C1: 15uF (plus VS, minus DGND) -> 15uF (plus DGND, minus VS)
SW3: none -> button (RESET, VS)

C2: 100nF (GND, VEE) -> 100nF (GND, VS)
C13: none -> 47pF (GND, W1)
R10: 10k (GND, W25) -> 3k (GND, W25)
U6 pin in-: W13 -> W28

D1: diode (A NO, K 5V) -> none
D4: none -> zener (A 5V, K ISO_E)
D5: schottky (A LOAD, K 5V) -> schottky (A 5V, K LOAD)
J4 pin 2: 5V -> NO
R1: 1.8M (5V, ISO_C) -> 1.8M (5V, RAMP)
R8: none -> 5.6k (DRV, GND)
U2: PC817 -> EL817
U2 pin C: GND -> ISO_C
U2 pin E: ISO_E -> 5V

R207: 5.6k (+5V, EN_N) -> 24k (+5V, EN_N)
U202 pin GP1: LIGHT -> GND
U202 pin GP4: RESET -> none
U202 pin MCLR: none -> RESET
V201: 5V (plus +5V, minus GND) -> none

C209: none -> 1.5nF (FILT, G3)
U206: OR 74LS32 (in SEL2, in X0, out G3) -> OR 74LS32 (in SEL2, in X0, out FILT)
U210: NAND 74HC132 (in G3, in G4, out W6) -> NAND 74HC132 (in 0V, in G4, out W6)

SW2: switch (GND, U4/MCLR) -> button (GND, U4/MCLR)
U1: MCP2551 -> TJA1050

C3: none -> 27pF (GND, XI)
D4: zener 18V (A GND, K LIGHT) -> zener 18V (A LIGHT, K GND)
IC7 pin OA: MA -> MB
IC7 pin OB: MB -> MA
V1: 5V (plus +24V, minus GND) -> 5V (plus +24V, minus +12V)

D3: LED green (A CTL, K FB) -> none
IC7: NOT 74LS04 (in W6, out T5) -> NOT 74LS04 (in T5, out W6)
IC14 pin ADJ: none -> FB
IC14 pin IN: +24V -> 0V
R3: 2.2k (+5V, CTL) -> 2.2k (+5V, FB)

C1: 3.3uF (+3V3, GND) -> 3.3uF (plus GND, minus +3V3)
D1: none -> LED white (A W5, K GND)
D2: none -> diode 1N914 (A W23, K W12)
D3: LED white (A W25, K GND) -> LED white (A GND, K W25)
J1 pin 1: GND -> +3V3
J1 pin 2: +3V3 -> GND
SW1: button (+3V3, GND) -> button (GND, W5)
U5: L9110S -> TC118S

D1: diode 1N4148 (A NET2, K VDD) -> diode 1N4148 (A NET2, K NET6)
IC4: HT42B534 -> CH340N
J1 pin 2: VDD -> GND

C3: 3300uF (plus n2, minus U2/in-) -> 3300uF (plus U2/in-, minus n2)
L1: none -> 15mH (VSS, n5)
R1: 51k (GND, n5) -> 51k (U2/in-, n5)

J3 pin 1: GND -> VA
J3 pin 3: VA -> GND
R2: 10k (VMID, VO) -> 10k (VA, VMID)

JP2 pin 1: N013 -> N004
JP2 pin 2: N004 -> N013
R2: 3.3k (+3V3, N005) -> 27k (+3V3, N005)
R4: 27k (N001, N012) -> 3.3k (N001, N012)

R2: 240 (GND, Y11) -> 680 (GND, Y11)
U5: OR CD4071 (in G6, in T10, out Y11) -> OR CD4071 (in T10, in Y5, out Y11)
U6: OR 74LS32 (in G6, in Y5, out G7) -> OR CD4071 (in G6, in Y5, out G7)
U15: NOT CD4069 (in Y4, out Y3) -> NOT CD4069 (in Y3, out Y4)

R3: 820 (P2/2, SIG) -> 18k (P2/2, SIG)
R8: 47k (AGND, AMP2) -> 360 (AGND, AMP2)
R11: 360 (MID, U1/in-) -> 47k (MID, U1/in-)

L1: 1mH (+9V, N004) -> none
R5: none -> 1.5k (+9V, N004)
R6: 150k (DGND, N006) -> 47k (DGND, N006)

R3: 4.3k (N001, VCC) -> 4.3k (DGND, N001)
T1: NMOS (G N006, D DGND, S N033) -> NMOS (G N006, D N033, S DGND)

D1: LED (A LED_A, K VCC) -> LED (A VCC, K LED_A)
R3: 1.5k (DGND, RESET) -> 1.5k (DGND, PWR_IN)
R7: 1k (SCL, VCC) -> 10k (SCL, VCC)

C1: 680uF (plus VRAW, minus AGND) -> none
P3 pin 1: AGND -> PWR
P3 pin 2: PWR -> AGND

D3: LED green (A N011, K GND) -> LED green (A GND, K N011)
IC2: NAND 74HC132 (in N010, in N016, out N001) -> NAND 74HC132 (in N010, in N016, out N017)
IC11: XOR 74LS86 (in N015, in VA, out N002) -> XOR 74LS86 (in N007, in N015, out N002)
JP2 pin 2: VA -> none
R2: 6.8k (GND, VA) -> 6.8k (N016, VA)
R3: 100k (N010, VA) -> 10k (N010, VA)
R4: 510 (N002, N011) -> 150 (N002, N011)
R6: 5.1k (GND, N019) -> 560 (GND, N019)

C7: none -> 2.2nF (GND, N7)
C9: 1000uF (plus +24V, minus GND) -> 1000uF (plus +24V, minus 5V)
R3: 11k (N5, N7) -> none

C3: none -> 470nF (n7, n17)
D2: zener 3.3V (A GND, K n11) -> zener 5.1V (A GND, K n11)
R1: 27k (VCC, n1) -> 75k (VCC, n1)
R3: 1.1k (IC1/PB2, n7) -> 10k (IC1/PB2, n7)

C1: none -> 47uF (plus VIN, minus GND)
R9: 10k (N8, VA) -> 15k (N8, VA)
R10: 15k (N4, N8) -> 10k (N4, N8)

+---+

Find each line holding the string "RESET" in the listing above, then copy it.

SW3: none -> button (RESET, VS)
U202 pin GP4: RESET -> none
U202 pin MCLR: none -> RESET
R3: 1.5k (DGND, RESET) -> 1.5k (DGND, PWR_IN)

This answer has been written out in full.